# MATERIAL FOR THE TASK
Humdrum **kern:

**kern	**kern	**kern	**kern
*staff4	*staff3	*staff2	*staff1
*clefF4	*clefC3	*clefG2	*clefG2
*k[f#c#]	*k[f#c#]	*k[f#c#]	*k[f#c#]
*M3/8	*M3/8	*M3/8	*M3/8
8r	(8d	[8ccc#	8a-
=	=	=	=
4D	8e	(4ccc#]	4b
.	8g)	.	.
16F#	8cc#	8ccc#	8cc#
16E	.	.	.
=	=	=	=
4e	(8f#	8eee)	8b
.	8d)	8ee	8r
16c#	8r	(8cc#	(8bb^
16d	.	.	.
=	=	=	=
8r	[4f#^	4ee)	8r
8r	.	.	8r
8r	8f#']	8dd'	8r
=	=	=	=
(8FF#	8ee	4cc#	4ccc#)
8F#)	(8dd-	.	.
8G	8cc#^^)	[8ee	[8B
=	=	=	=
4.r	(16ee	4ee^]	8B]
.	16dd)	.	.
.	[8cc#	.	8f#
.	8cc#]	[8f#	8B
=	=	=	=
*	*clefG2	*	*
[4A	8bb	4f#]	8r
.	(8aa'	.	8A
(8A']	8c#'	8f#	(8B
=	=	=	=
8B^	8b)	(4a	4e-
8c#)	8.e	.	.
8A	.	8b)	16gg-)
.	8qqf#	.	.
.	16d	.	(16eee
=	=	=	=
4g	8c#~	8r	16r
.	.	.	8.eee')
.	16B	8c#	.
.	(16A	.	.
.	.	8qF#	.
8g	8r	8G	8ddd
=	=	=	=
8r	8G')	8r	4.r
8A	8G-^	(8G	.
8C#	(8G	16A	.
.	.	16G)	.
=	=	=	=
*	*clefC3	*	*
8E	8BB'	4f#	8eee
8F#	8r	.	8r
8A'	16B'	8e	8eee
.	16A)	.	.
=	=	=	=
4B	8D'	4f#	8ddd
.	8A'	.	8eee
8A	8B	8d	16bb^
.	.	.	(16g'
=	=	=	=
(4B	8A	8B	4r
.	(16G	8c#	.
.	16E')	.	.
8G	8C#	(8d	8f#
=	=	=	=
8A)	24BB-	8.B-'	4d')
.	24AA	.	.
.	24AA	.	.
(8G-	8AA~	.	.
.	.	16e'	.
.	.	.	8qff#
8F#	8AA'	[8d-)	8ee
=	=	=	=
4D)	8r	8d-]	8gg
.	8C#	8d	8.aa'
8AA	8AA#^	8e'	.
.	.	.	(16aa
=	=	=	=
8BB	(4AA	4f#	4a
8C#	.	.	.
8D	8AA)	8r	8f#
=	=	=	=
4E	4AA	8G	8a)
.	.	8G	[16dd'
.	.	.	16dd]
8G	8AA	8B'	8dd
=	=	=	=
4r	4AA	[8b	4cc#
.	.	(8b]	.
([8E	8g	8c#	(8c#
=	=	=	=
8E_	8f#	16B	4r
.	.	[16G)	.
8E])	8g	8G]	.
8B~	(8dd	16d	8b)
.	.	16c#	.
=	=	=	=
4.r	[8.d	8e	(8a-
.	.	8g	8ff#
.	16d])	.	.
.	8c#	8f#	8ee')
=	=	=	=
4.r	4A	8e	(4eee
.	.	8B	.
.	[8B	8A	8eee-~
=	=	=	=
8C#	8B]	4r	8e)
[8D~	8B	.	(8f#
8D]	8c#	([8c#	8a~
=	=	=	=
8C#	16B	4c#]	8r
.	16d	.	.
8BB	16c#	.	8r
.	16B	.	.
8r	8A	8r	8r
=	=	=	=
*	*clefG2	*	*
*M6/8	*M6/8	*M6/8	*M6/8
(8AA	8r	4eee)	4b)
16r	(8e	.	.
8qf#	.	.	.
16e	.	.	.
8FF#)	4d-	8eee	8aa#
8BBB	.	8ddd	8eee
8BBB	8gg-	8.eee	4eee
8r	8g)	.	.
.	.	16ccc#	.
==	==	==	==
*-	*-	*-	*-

# REQUIRED WORK
Rewrite the records with every "*clefC3" changed to "*clefC4", leaving everything else as it is.

# SOLUTION TO THIS EXERCISE
Humdrum **kern:

**kern	**kern	**kern	**kern
*staff4	*staff3	*staff2	*staff1
*clefF4	*clefC4	*clefG2	*clefG2
*k[f#c#]	*k[f#c#]	*k[f#c#]	*k[f#c#]
*M3/8	*M3/8	*M3/8	*M3/8
8r	(8d	[8ccc#	8a-
=	=	=	=
4D	8e	(4ccc#]	4b
.	8g)	.	.
16F#	8cc#	8ccc#	8cc#
16E	.	.	.
=	=	=	=
4e	(8f#	8eee)	8b
.	8d)	8ee	8r
16c#	8r	(8cc#	(8bb^
16d	.	.	.
=	=	=	=
8r	[4f#^	4ee)	8r
8r	.	.	8r
8r	8f#']	8dd'	8r
=	=	=	=
(8FF#	8ee	4cc#	4ccc#)
8F#)	(8dd-	.	.
8G	8cc#^^)	[8ee	[8B
=	=	=	=
4.r	(16ee	4ee^]	8B]
.	16dd)	.	.
.	[8cc#	.	8f#
.	8cc#]	[8f#	8B
=	=	=	=
*	*clefG2	*	*
[4A	8bb	4f#]	8r
.	(8aa'	.	8A
(8A']	8c#'	8f#	(8B
=	=	=	=
8B^	8b)	(4a	4e-
8c#)	8.e	.	.
8A	.	8b)	16gg-)
.	8qqf#	.	.
.	16d	.	(16eee
=	=	=	=
4g	8c#~	8r	16r
.	.	.	8.eee')
.	16B	8c#	.
.	(16A	.	.
.	.	8qF#	.
8g	8r	8G	8ddd
=	=	=	=
8r	8G')	8r	4.r
8A	8G-^	(8G	.
8C#	(8G	16A	.
.	.	16G)	.
=	=	=	=
*	*clefC4	*	*
8E	8BB'	4f#	8eee
8F#	8r	.	8r
8A'	16B'	8e	8eee
.	16A)	.	.
=	=	=	=
4B	8D'	4f#	8ddd
.	8A'	.	8eee
8A	8B	8d	16bb^
.	.	.	(16g'
=	=	=	=
(4B	8A	8B	4r
.	(16G	8c#	.
.	16E')	.	.
8G	8C#	(8d	8f#
=	=	=	=
8A)	24BB-	8.B-'	4d')
.	24AA	.	.
.	24AA	.	.
(8G-	8AA~	.	.
.	.	16e'	.
.	.	.	8qff#
8F#	8AA'	[8d-)	8ee
=	=	=	=
4D)	8r	8d-]	8gg
.	8C#	8d	8.aa'
8AA	8AA#^	8e'	.
.	.	.	(16aa
=	=	=	=
8BB	(4AA	4f#	4a
8C#	.	.	.
8D	8AA)	8r	8f#
=	=	=	=
4E	4AA	8G	8a)
.	.	8G	[16dd'
.	.	.	16dd]
8G	8AA	8B'	8dd
=	=	=	=
4r	4AA	[8b	4cc#
.	.	(8b]	.
([8E	8g	8c#	(8c#
=	=	=	=
8E_	8f#	16B	4r
.	.	[16G)	.
8E])	8g	8G]	.
8B~	(8dd	16d	8b)
.	.	16c#	.
=	=	=	=
4.r	[8.d	8e	(8a-
.	.	8g	8ff#
.	16d])	.	.
.	8c#	8f#	8ee')
=	=	=	=
4.r	4A	8e	(4eee
.	.	8B	.
.	[8B	8A	8eee-~
=	=	=	=
8C#	8B]	4r	8e)
[8D~	8B	.	(8f#
8D]	8c#	([8c#	8a~
=	=	=	=
8C#	16B	4c#]	8r
.	16d	.	.
8BB	16c#	.	8r
.	16B	.	.
8r	8A	8r	8r
=	=	=	=
*	*clefG2	*	*
*M6/8	*M6/8	*M6/8	*M6/8
(8AA	8r	4eee)	4b)
16r	(8e	.	.
8qf#	.	.	.
16e	.	.	.
8FF#)	4d-	8eee	8aa#
8BBB	.	8ddd	8eee
8BBB	8gg-	8.eee	4eee
8r	8g)	.	.
.	.	16ccc#	.
==	==	==	==
*-	*-	*-	*-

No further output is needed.